What you should do:
Only the lines of the data below from the one with "(224, 304) = (549, 195): black" through the one with "(537, 122) = (872, 499): purple" are wanted. Repeat them exactly.

Data extract:
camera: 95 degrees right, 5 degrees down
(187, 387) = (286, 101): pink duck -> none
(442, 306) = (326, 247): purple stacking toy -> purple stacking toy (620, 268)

==

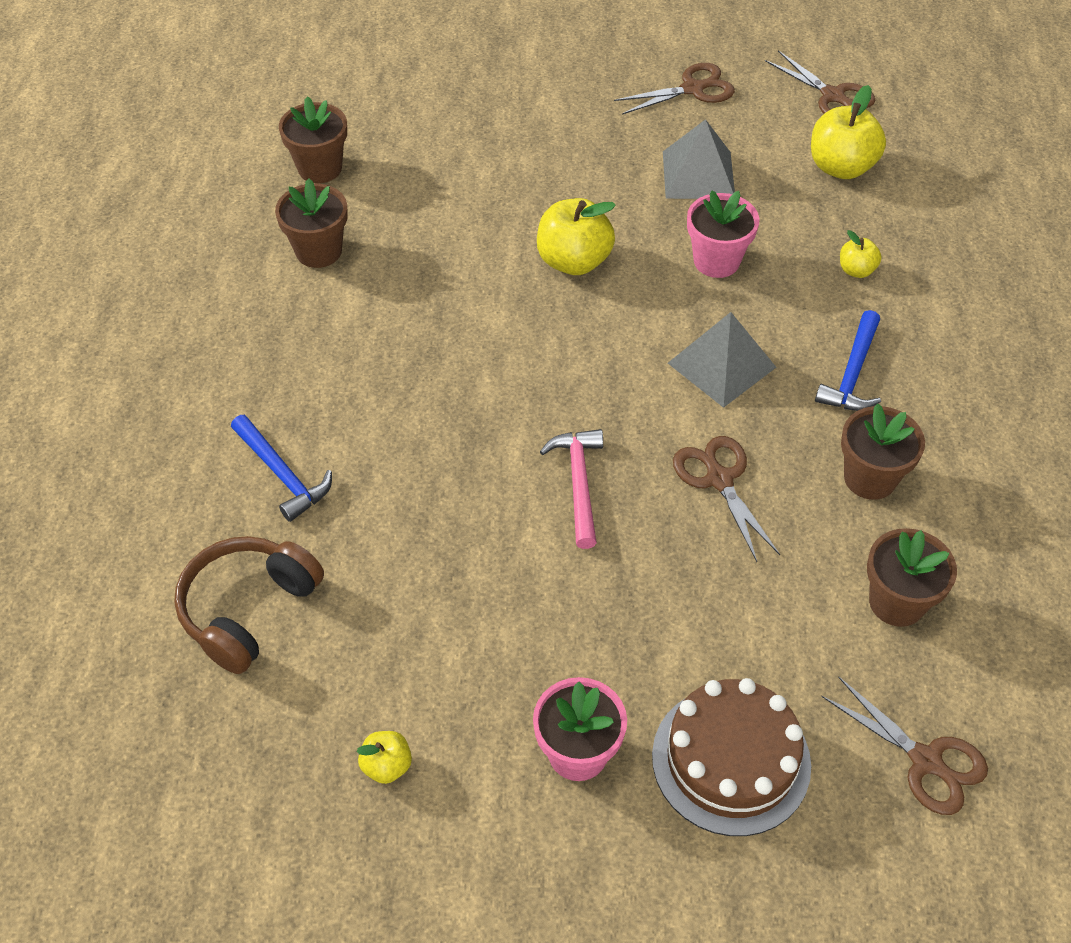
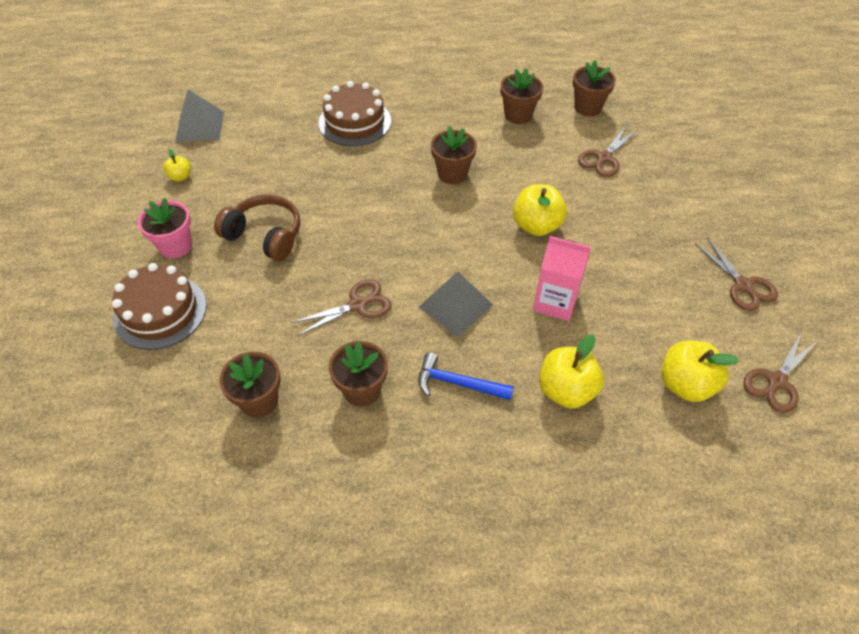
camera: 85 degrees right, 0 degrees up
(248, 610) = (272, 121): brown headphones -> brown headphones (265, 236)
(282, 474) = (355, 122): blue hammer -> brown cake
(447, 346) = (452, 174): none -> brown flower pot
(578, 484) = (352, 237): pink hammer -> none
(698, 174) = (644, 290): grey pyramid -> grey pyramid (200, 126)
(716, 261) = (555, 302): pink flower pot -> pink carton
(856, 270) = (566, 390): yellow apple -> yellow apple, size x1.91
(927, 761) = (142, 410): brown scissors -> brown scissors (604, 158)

...

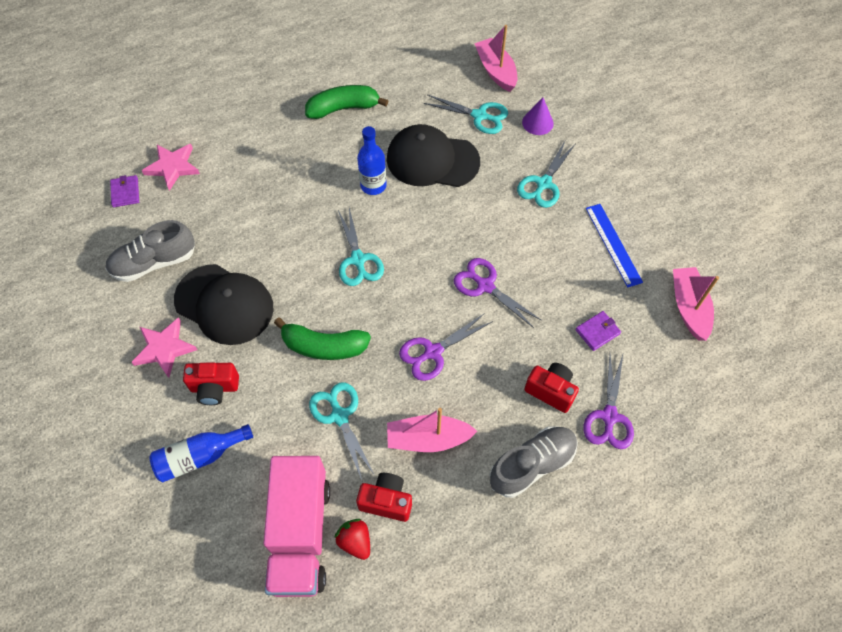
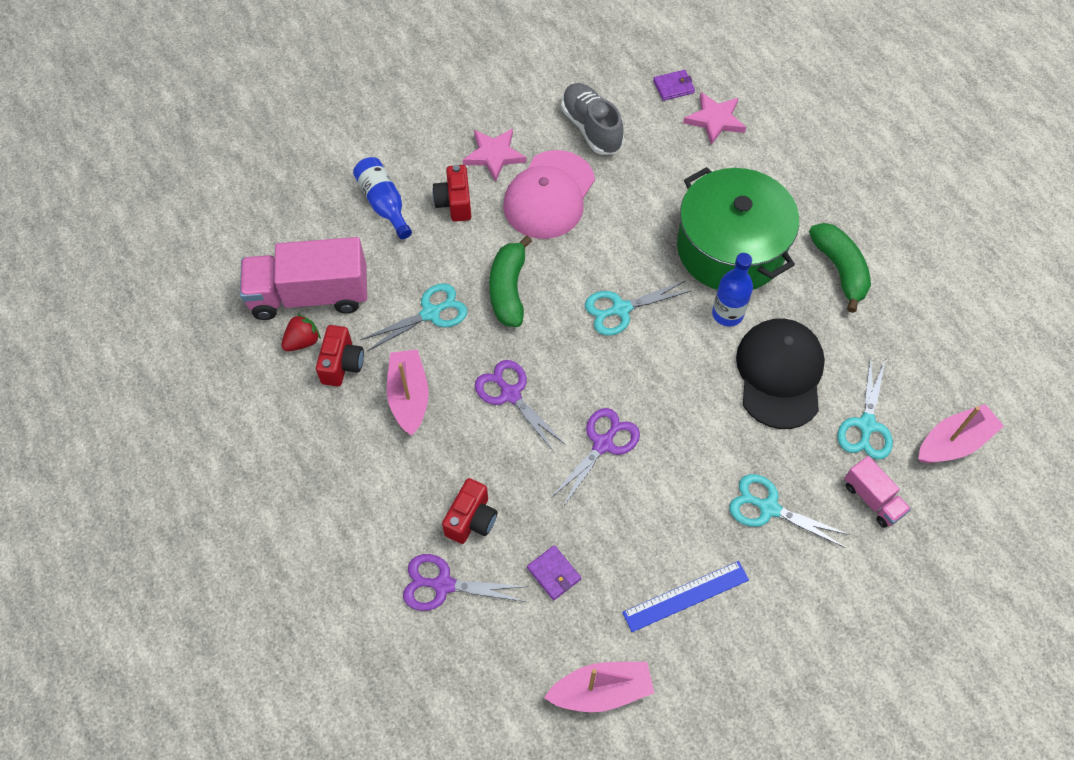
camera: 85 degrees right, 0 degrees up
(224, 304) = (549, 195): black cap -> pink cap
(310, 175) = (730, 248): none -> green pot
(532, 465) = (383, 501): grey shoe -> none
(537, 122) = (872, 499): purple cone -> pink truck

Reply:
(224, 304) = (549, 195): black cap -> pink cap
(310, 175) = (730, 248): none -> green pot
(532, 465) = (383, 501): grey shoe -> none
(537, 122) = (872, 499): purple cone -> pink truck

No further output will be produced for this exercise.